» DATA EXTRACT
• • •

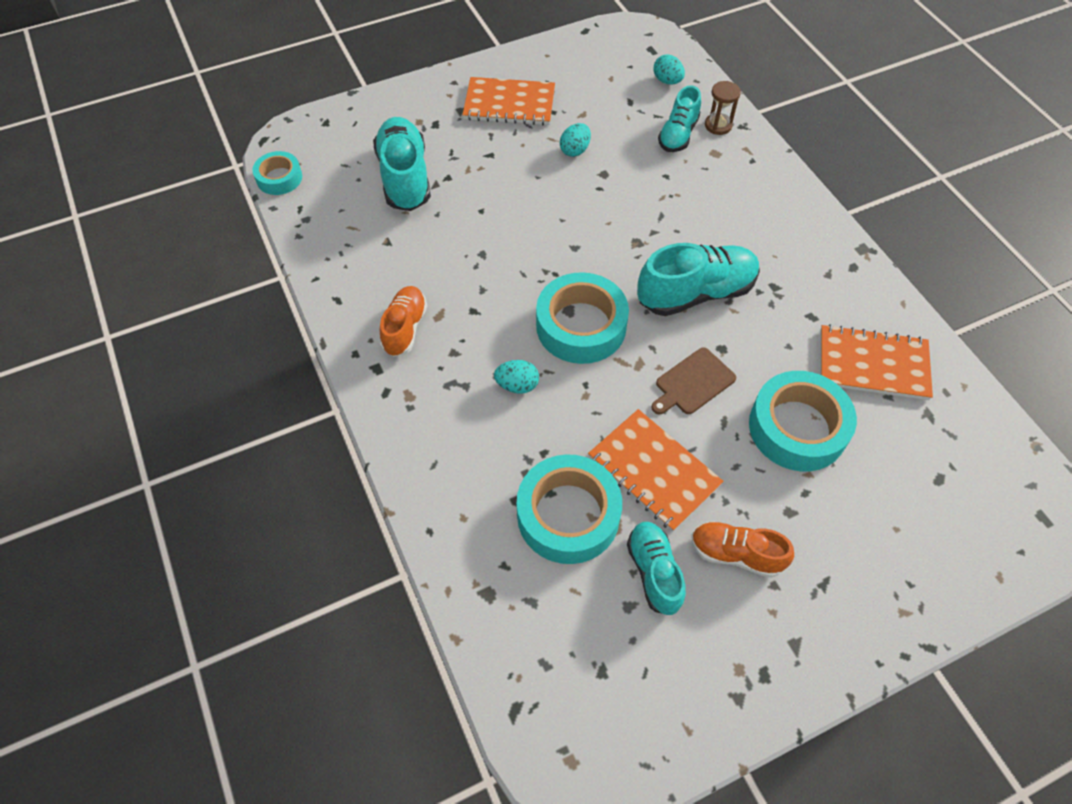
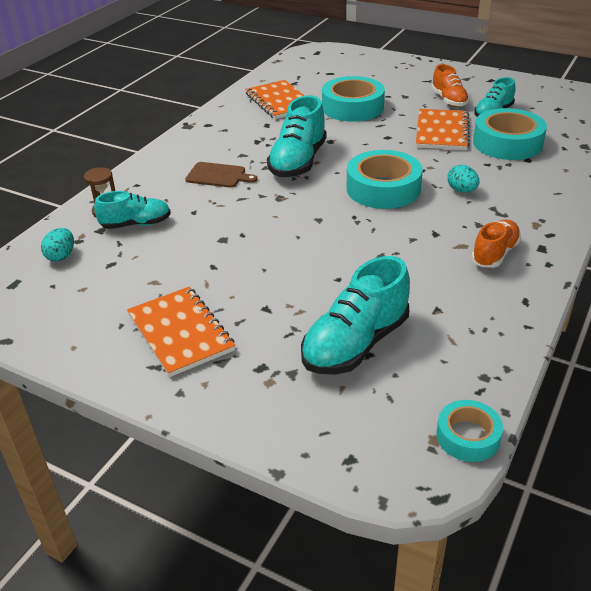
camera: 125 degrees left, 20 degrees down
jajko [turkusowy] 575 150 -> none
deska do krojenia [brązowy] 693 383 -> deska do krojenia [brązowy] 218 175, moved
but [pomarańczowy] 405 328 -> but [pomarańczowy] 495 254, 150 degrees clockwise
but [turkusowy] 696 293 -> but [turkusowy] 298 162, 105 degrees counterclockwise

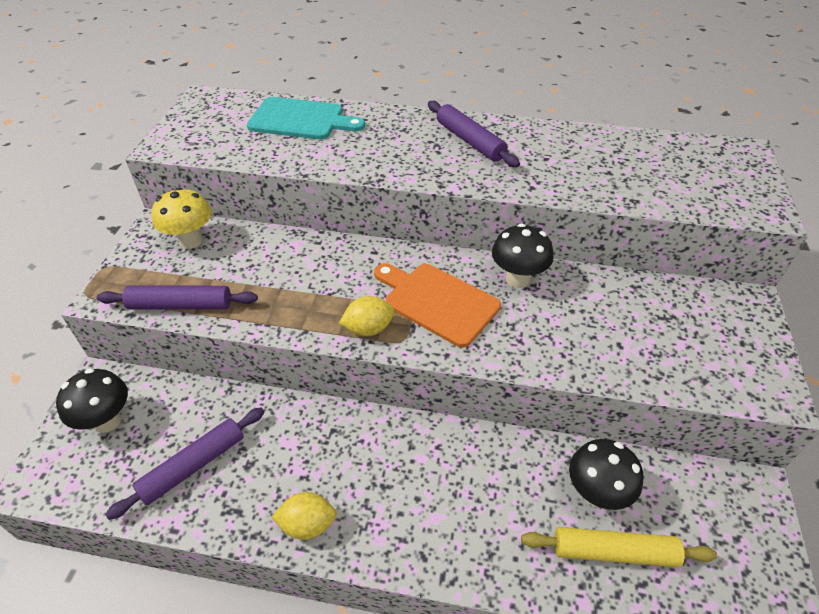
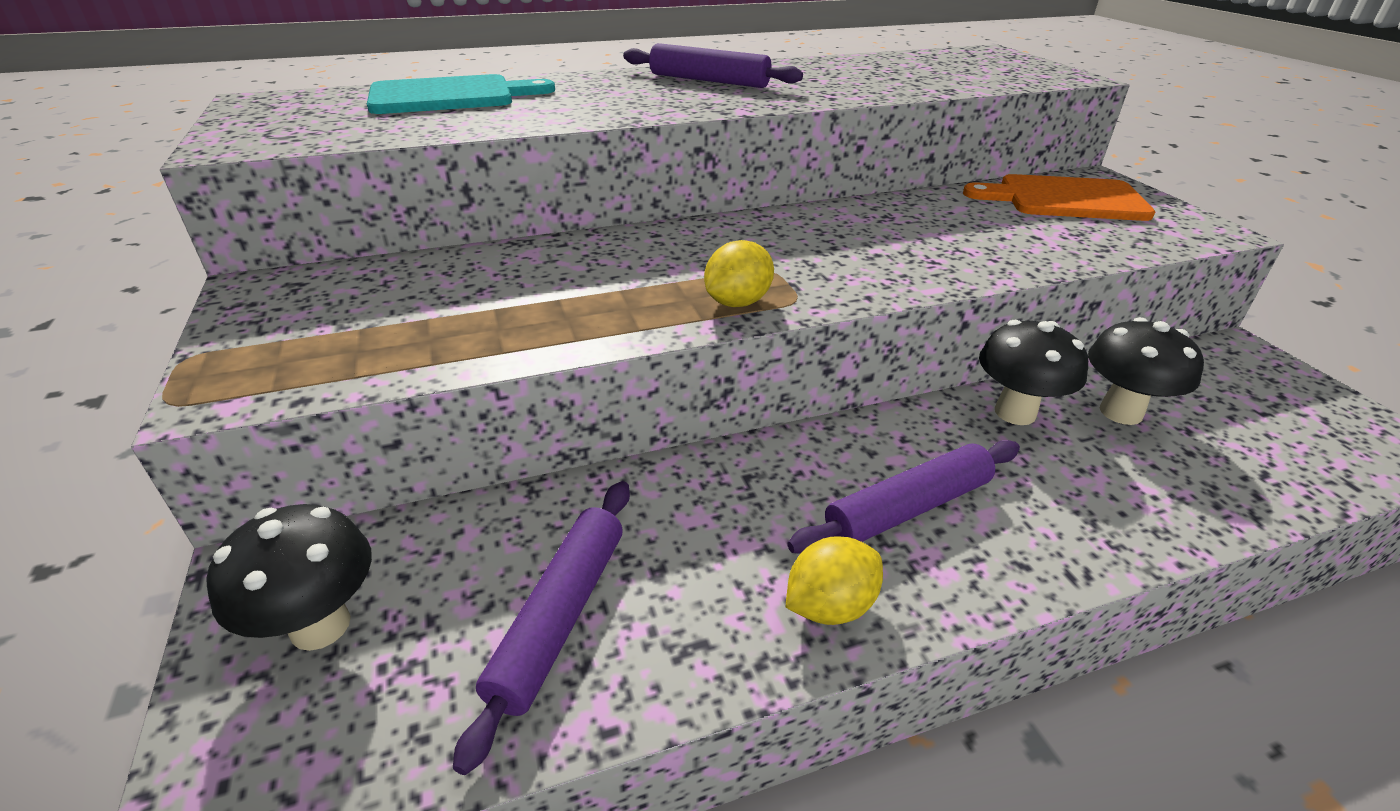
camera: 30 degrees left, 10 degrees down
grzyb [żółty] 191 241 -> none
wałek do ciasta [żółty] 613 552 -> none
wałek do ciasta [fioletowy] 180 305 -> wałek do ciasta [fioletowy] 908 508, moved
deska do krojenia [pomarańczowy] 437 302 -> deska do krojenia [pomarańczowy] 1065 199, moved
grzyb [czarny] 517 279 -> grzyb [czarny] 1015 412, moved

• • •

» WORK INSTRUCTION
Would you copy the records word for word, without any of their pictures?

» ANSWER TO THE EXERCISE
camera: 125 degrees left, 20 degrees down
jajko [turkusowy] 575 150 -> none
deska do krojenia [brązowy] 693 383 -> deska do krojenia [brązowy] 218 175, moved
but [pomarańczowy] 405 328 -> but [pomarańczowy] 495 254, 150 degrees clockwise
but [turkusowy] 696 293 -> but [turkusowy] 298 162, 105 degrees counterclockwise

camera: 30 degrees left, 10 degrees down
grzyb [żółty] 191 241 -> none
wałek do ciasta [żółty] 613 552 -> none
wałek do ciasta [fioletowy] 180 305 -> wałek do ciasta [fioletowy] 908 508, moved
deska do krojenia [pomarańczowy] 437 302 -> deska do krojenia [pomarańczowy] 1065 199, moved
grzyb [czarny] 517 279 -> grzyb [czarny] 1015 412, moved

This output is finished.